### [WHAT YOU NEED TO DO]
Copy the listing exactly, images excluded.

### [PROVIDED MATERIAL]
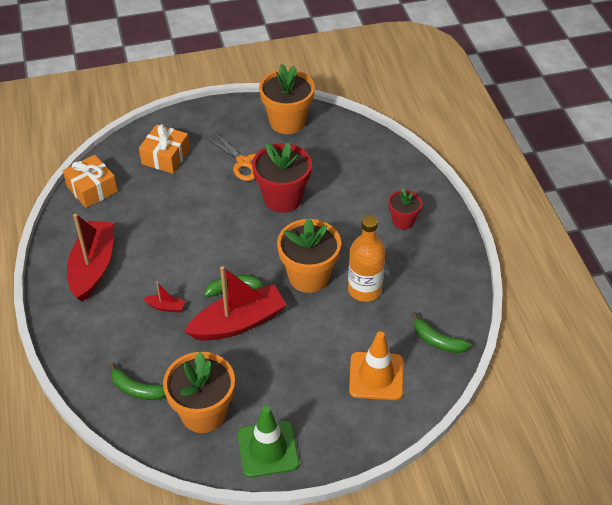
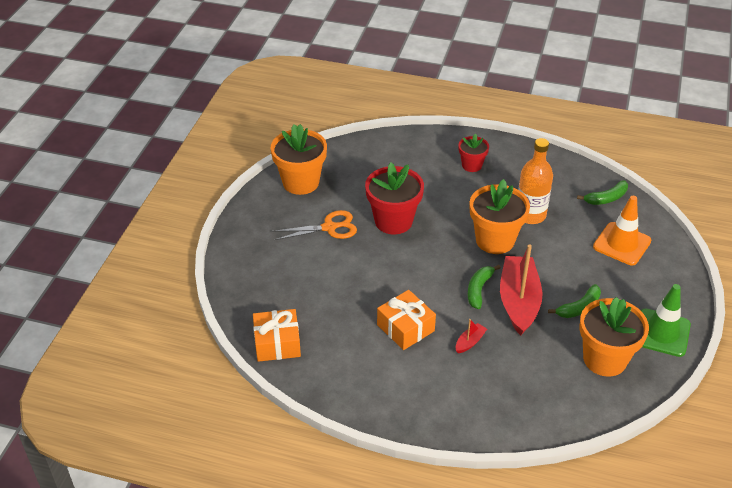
camera: 60 degrees left, 5 degrees down
(93, 267) = (385, 377): red boat -> none
(137, 389) = (555, 394): green banana -> green banana (579, 308)
(166, 157) = (277, 275): orange gift -> orange gift (405, 328)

### [WRITTEN RESPONSE]
camera: 60 degrees left, 5 degrees down
(93, 267) = (385, 377): red boat -> none
(137, 389) = (555, 394): green banana -> green banana (579, 308)
(166, 157) = (277, 275): orange gift -> orange gift (405, 328)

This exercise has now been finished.